Scan the entries below and report only how many lines contain "none".

● Data provided:
#####
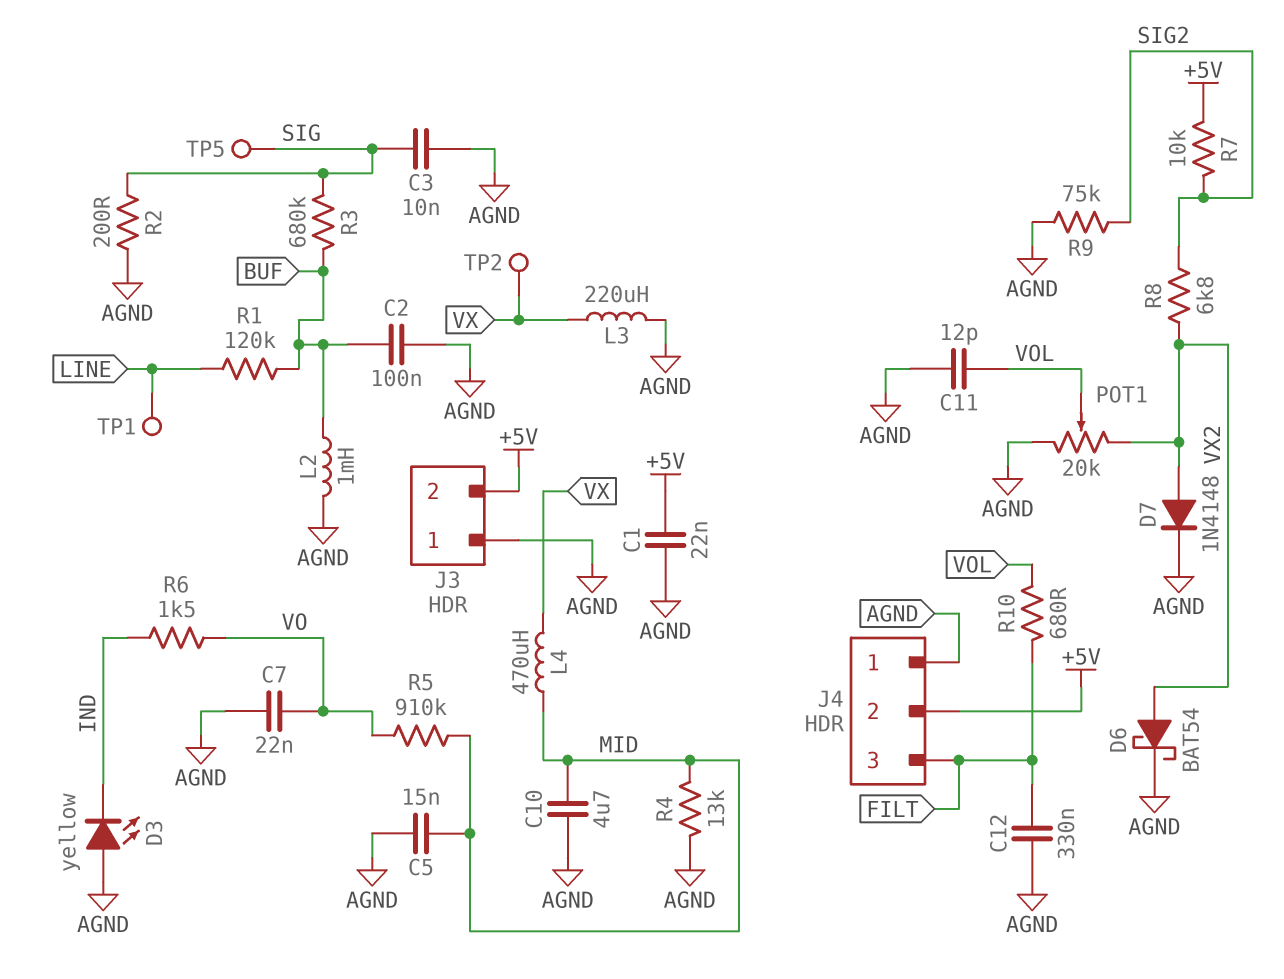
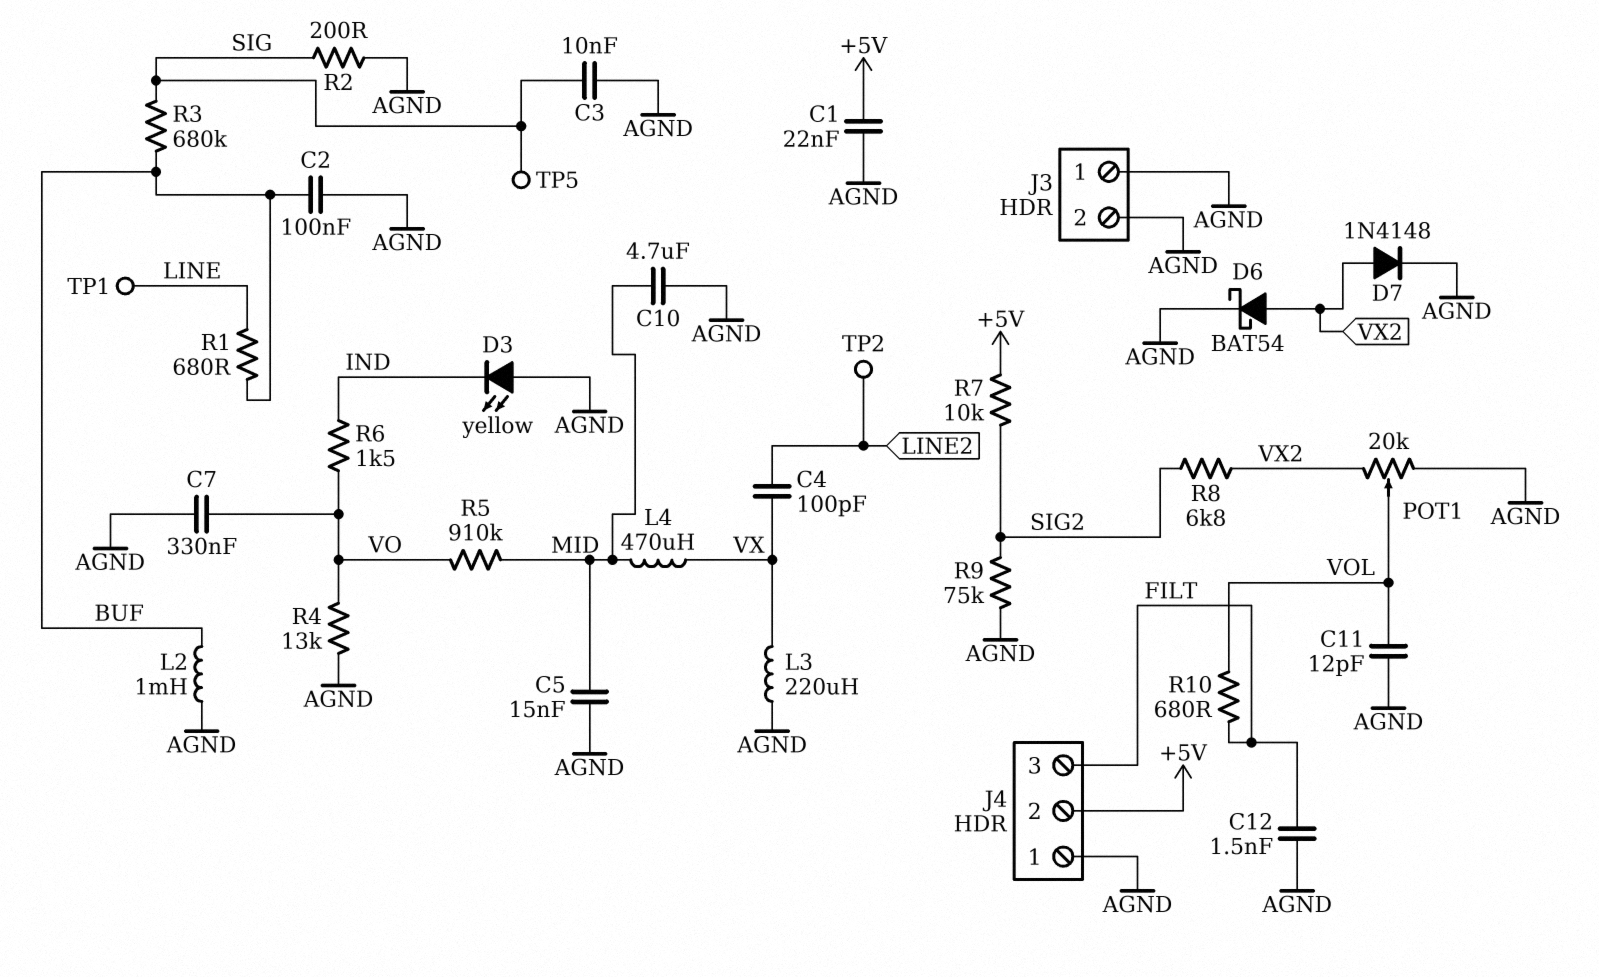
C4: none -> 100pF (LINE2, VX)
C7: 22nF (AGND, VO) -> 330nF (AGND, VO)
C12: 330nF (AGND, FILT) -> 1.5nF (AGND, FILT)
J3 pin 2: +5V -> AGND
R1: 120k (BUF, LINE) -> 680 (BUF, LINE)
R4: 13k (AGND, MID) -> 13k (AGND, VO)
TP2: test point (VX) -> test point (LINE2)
#####
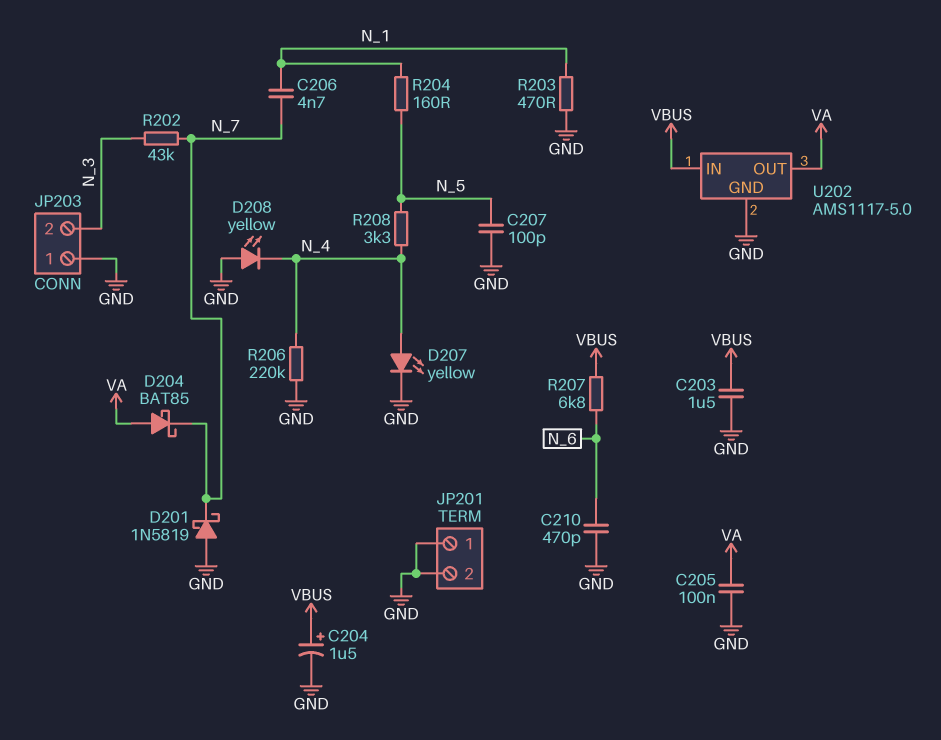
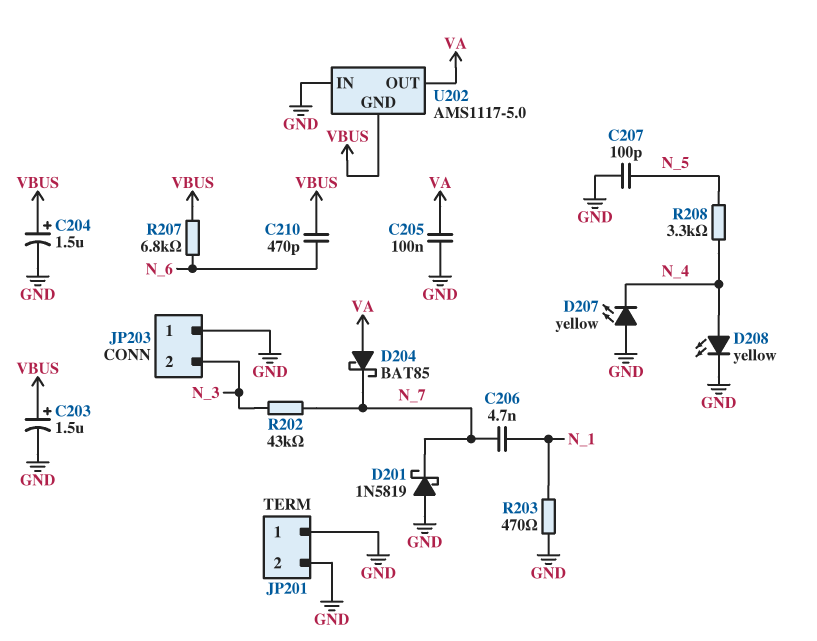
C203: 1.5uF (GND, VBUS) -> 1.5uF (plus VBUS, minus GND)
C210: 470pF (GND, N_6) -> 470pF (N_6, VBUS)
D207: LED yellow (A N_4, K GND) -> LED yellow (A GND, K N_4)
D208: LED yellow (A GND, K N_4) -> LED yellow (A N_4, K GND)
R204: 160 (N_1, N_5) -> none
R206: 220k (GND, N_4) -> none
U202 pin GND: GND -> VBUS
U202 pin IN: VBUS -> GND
#####
● Result of the exercise: 3